▶ [Required work]:
Could you print each entry below verbatim while omitting the pictures?

Scene edit records:
---+---

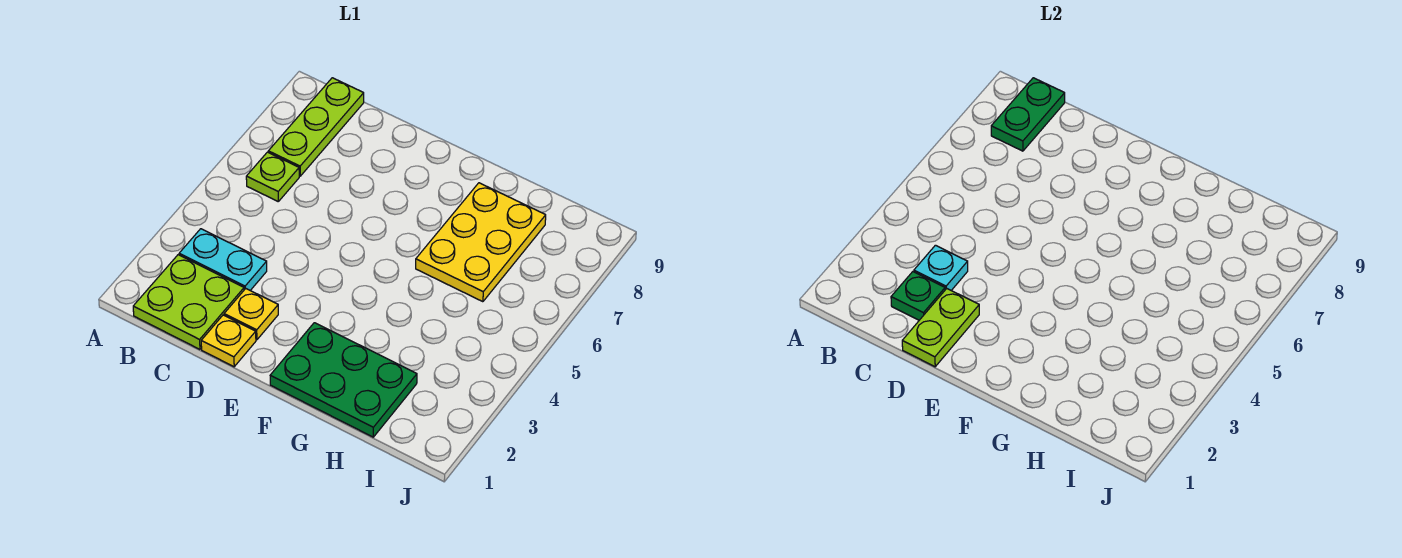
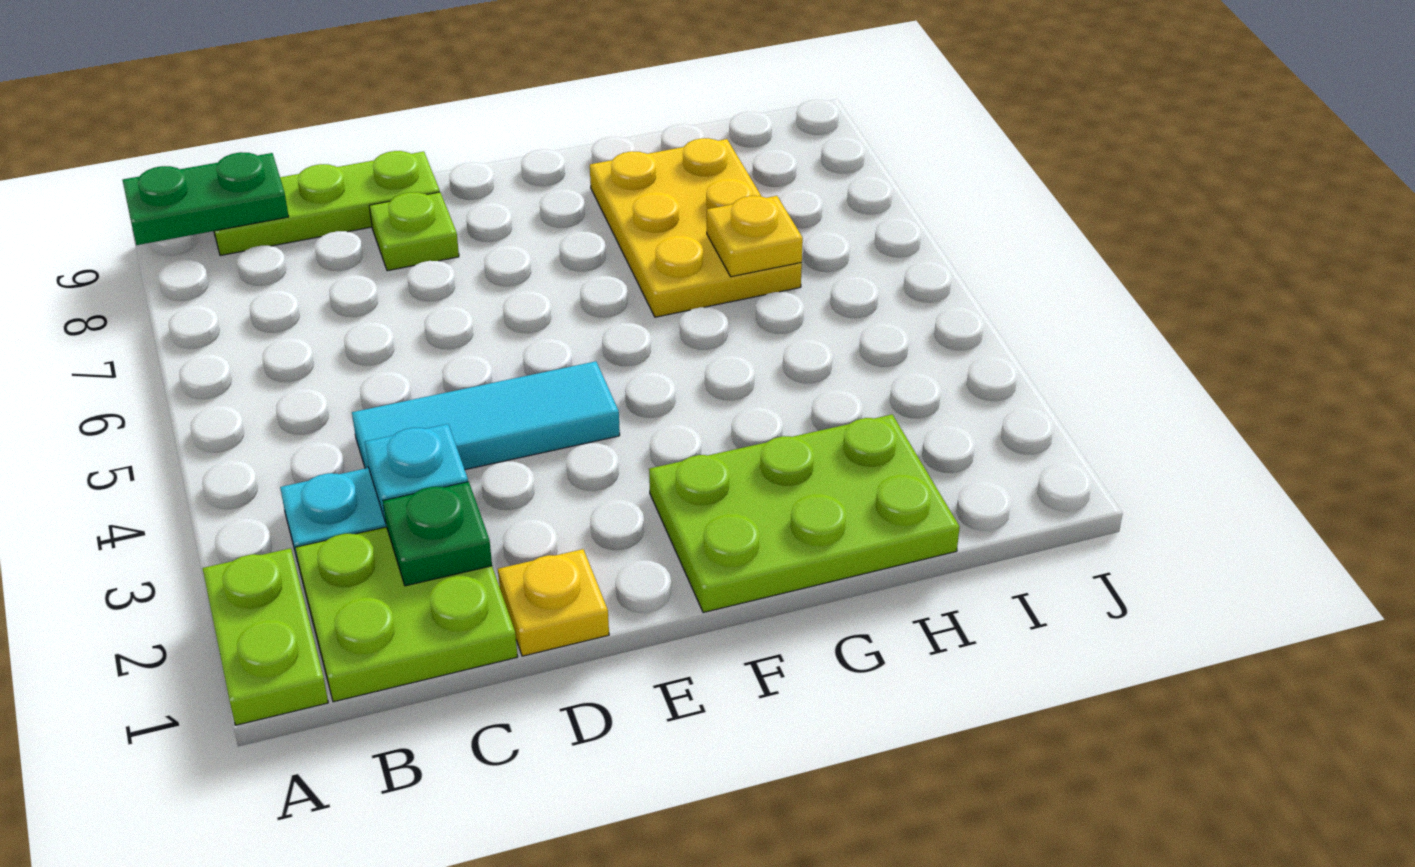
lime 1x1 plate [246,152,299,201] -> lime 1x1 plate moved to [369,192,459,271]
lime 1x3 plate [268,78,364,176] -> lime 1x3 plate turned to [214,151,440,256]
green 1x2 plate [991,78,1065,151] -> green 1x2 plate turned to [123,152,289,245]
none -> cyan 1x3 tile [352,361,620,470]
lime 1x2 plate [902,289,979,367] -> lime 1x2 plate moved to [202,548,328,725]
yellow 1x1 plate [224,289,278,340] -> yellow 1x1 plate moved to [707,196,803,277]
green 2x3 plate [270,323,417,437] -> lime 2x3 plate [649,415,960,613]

---+---

▶ [Completed task]:
lime 1x1 plate [246,152,299,201] -> lime 1x1 plate moved to [369,192,459,271]
lime 1x3 plate [268,78,364,176] -> lime 1x3 plate turned to [214,151,440,256]
green 1x2 plate [991,78,1065,151] -> green 1x2 plate turned to [123,152,289,245]
none -> cyan 1x3 tile [352,361,620,470]
lime 1x2 plate [902,289,979,367] -> lime 1x2 plate moved to [202,548,328,725]
yellow 1x1 plate [224,289,278,340] -> yellow 1x1 plate moved to [707,196,803,277]
green 2x3 plate [270,323,417,437] -> lime 2x3 plate [649,415,960,613]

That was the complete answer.